◆ **What the exercise asks**:
Search the data for the word "plus" and copy every line where it occurs.
*** Data shown ***
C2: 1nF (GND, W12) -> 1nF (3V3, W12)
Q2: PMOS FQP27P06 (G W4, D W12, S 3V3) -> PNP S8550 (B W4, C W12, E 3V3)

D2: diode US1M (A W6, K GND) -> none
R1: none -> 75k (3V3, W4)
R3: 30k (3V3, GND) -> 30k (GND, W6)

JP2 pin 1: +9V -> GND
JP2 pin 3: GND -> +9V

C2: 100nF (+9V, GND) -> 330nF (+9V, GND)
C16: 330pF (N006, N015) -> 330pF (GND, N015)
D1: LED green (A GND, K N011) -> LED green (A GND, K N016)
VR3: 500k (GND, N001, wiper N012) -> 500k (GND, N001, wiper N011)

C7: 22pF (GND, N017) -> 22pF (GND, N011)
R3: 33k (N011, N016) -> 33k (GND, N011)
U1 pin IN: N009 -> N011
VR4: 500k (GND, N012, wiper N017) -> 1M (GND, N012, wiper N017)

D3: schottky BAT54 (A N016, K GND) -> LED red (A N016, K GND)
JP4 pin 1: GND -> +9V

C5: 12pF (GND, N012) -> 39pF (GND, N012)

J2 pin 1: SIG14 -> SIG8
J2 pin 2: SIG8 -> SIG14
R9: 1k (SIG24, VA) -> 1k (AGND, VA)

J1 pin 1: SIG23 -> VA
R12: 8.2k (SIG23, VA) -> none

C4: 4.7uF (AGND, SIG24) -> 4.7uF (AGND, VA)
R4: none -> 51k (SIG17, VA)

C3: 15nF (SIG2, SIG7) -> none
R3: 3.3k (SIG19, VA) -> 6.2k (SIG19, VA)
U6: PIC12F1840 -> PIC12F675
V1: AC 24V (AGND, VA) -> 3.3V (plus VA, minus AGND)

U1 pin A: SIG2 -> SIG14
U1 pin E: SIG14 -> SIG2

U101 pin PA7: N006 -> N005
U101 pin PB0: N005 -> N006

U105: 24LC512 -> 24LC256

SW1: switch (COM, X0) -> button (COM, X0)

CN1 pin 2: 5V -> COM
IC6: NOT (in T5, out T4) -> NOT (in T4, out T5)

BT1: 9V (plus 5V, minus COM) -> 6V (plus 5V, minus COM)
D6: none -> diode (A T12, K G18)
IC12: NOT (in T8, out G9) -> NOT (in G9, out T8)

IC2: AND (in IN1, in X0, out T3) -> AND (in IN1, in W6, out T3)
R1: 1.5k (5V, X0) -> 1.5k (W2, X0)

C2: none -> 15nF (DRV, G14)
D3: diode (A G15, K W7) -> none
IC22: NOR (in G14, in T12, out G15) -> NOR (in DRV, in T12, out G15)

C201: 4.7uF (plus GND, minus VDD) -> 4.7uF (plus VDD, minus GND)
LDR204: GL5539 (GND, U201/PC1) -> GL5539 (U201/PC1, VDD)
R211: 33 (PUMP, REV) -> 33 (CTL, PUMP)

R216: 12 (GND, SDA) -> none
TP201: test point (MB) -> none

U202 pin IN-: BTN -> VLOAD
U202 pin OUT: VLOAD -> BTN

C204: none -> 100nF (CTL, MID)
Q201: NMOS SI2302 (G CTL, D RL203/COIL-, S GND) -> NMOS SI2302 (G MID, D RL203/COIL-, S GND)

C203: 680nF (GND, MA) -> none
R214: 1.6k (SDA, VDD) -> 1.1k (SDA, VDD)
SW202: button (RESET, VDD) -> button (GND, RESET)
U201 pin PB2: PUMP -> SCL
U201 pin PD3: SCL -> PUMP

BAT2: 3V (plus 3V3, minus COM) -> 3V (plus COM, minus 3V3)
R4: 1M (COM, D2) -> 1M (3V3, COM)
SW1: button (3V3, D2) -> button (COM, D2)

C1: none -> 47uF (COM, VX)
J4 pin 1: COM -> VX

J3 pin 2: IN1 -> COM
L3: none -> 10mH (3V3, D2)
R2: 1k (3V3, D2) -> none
*** End of Data shown ***
◆ **Expected answer**:
V1: AC 24V (AGND, VA) -> 3.3V (plus VA, minus AGND)
BT1: 9V (plus 5V, minus COM) -> 6V (plus 5V, minus COM)
C201: 4.7uF (plus GND, minus VDD) -> 4.7uF (plus VDD, minus GND)
BAT2: 3V (plus 3V3, minus COM) -> 3V (plus COM, minus 3V3)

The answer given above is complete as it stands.